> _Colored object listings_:
━━━━━━━━━━━━━━━━

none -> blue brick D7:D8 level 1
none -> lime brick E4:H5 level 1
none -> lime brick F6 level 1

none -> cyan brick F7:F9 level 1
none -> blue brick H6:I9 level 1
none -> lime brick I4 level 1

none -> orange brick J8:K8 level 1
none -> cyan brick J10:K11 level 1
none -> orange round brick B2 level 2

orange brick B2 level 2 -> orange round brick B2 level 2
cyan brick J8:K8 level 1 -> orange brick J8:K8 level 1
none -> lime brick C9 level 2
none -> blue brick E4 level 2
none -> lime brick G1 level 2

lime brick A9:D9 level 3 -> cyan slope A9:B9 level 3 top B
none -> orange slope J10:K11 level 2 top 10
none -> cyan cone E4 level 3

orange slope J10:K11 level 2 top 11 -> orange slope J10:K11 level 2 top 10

━━━━━━━━━━━━━━━━

> _Work instruction_:
Set down exactly the line that holds "lime brick A9:D9" and all lines after it to the end of the data.

> _Solution to this exercise_:
lime brick A9:D9 level 3 -> cyan slope A9:B9 level 3 top B
none -> orange slope J10:K11 level 2 top 10
none -> cyan cone E4 level 3

orange slope J10:K11 level 2 top 11 -> orange slope J10:K11 level 2 top 10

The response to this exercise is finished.